> [Task item]
Throughout the listing that follows, find each line with the word "BARO" and copy it.

> [Source material]
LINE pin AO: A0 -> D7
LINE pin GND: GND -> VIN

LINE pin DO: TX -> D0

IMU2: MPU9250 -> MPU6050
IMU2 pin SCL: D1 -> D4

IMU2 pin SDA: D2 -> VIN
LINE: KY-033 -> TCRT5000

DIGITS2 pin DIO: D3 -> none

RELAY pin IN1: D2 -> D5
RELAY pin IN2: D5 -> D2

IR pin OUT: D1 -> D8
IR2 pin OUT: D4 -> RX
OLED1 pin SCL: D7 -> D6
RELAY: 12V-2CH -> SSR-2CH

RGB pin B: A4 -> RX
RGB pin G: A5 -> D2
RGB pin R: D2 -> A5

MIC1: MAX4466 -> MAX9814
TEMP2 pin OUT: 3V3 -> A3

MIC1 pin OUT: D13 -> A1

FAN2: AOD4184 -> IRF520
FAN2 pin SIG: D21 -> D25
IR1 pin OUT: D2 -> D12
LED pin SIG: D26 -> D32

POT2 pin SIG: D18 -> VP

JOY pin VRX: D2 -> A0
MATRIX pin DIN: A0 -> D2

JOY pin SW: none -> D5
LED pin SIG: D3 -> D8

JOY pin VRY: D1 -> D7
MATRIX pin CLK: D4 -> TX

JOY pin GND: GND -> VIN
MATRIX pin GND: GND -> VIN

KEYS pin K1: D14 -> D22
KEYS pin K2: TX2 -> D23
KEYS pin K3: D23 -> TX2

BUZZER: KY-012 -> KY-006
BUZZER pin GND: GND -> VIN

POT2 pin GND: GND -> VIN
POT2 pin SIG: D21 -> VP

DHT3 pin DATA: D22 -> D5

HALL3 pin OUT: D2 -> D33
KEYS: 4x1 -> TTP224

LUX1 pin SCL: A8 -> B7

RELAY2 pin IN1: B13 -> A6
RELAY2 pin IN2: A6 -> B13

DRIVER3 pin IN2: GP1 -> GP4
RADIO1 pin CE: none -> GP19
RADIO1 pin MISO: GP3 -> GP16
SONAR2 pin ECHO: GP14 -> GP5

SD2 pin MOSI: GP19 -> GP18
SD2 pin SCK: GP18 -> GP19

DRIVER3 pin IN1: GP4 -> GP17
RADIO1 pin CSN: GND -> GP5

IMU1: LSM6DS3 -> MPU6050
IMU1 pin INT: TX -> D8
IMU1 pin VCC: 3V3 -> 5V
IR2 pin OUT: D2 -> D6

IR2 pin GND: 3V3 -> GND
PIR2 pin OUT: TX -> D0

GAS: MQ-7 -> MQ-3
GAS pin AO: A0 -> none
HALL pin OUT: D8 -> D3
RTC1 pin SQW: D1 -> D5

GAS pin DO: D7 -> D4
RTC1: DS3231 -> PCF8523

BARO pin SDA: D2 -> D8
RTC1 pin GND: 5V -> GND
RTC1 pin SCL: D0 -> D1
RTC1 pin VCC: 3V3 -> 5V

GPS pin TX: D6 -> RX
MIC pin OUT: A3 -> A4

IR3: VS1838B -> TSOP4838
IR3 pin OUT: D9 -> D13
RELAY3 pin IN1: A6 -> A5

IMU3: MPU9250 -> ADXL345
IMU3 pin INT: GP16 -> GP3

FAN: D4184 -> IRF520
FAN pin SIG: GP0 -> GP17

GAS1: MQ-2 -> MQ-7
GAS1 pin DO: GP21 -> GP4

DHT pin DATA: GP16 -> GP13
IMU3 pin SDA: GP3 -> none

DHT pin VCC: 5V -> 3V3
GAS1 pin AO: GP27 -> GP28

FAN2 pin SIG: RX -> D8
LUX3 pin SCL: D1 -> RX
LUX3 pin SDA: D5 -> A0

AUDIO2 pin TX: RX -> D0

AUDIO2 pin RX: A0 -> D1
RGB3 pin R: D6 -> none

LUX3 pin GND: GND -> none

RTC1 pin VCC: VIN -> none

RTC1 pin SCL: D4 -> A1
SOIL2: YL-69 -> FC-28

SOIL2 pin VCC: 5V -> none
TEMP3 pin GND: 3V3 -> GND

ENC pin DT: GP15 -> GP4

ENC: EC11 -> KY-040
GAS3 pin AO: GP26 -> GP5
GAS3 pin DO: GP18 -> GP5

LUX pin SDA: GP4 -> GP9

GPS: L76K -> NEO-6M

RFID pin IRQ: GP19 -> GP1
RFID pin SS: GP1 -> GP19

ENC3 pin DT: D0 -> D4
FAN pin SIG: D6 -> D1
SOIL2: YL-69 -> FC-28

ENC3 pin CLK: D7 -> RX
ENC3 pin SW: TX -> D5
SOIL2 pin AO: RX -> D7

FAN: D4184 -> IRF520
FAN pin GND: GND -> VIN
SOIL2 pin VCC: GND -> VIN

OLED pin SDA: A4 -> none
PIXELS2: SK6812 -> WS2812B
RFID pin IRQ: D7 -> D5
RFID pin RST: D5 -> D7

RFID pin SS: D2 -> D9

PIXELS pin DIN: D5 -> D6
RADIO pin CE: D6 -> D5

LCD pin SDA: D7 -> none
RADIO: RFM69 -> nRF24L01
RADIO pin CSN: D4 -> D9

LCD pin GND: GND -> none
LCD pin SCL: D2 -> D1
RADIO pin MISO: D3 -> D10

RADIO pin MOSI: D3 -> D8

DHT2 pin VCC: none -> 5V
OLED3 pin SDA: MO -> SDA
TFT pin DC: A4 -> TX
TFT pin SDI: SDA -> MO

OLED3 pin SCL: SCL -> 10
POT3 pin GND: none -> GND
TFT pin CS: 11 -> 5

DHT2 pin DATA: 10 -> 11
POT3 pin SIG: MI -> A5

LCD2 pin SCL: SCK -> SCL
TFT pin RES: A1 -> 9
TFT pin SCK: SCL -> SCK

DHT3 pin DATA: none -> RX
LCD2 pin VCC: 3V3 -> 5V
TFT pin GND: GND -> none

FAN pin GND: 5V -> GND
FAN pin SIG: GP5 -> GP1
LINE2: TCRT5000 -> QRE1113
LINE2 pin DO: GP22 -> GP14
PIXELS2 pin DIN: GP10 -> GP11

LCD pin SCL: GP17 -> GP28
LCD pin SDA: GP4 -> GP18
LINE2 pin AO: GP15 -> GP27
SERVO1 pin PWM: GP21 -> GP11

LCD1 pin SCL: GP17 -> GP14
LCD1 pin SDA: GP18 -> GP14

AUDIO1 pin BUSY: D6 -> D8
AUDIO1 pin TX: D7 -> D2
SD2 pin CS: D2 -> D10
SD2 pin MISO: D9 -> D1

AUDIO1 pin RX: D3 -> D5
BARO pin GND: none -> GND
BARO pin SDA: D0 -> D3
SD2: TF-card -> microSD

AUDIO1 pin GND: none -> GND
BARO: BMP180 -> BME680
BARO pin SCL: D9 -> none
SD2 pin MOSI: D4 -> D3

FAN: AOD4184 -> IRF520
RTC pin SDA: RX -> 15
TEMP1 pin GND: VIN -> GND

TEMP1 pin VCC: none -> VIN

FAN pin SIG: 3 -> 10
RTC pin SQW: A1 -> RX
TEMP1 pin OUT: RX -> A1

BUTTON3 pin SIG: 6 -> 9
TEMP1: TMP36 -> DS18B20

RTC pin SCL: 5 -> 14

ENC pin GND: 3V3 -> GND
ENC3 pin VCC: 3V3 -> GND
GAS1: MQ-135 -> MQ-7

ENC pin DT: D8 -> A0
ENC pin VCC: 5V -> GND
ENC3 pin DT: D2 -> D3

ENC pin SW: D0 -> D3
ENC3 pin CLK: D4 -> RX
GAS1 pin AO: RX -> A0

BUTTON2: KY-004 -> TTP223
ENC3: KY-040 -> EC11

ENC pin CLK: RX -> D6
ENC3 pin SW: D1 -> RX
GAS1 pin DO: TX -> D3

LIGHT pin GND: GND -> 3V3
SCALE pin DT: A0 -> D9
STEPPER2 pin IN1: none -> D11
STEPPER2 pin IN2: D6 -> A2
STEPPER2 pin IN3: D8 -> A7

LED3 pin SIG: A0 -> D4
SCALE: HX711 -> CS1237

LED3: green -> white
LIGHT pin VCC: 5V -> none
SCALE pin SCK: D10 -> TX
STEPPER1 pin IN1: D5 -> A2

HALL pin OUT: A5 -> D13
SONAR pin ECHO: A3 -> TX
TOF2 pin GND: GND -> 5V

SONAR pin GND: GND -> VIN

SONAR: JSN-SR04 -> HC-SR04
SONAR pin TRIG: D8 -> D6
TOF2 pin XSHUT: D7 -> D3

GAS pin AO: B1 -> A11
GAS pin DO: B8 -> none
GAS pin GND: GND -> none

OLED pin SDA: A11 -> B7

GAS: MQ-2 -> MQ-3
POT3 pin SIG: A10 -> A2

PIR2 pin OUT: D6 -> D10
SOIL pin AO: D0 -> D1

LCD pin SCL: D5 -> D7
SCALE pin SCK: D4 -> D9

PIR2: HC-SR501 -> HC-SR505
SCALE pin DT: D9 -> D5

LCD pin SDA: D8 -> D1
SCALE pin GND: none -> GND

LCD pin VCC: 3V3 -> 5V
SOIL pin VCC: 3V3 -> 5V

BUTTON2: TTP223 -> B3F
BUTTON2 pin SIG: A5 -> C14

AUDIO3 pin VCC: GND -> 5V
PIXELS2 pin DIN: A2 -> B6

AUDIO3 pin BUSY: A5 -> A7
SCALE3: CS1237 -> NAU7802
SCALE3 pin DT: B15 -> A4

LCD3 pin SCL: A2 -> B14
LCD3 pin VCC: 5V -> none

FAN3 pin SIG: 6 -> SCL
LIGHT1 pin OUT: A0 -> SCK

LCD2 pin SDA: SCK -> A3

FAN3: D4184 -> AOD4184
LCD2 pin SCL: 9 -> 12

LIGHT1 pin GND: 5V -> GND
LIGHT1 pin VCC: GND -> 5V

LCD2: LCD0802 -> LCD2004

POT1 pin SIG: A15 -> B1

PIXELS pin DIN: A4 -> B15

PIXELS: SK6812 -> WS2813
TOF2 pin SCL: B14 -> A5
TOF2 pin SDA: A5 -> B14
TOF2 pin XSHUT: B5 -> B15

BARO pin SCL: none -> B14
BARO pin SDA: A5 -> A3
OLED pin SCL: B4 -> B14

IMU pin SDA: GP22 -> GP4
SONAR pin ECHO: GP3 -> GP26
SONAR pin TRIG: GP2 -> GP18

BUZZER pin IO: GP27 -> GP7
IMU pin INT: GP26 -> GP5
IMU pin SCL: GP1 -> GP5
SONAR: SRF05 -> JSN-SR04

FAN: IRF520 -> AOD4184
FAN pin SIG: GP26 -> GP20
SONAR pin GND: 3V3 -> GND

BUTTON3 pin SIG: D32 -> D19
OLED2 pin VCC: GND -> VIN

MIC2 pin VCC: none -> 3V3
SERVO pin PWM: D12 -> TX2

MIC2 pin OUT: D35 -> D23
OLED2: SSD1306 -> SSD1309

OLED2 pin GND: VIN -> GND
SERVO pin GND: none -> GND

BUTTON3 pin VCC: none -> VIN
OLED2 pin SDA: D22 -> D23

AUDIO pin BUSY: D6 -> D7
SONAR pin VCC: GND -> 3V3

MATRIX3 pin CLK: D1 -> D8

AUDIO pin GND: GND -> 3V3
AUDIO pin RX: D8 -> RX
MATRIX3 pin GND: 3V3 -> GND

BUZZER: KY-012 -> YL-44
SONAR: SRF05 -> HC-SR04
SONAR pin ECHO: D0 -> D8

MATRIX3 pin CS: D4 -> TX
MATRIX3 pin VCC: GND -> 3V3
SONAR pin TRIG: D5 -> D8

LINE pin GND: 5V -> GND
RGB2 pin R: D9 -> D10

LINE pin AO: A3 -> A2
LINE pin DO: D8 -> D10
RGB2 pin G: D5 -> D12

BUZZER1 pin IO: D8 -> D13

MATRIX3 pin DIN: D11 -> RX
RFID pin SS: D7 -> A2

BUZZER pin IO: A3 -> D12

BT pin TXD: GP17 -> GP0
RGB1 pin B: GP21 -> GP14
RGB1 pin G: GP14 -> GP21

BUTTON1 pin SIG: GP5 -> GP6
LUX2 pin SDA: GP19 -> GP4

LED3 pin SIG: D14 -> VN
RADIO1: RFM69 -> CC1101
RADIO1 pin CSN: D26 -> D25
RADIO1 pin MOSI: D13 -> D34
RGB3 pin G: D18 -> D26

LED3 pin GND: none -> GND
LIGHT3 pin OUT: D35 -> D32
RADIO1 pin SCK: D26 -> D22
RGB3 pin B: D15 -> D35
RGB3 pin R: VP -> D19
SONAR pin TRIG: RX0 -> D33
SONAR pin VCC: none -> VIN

> [Answer to the exercise]
BARO pin SDA: D2 -> D8
BARO pin GND: none -> GND
BARO pin SDA: D0 -> D3
BARO: BMP180 -> BME680
BARO pin SCL: D9 -> none
BARO pin SCL: none -> B14
BARO pin SDA: A5 -> A3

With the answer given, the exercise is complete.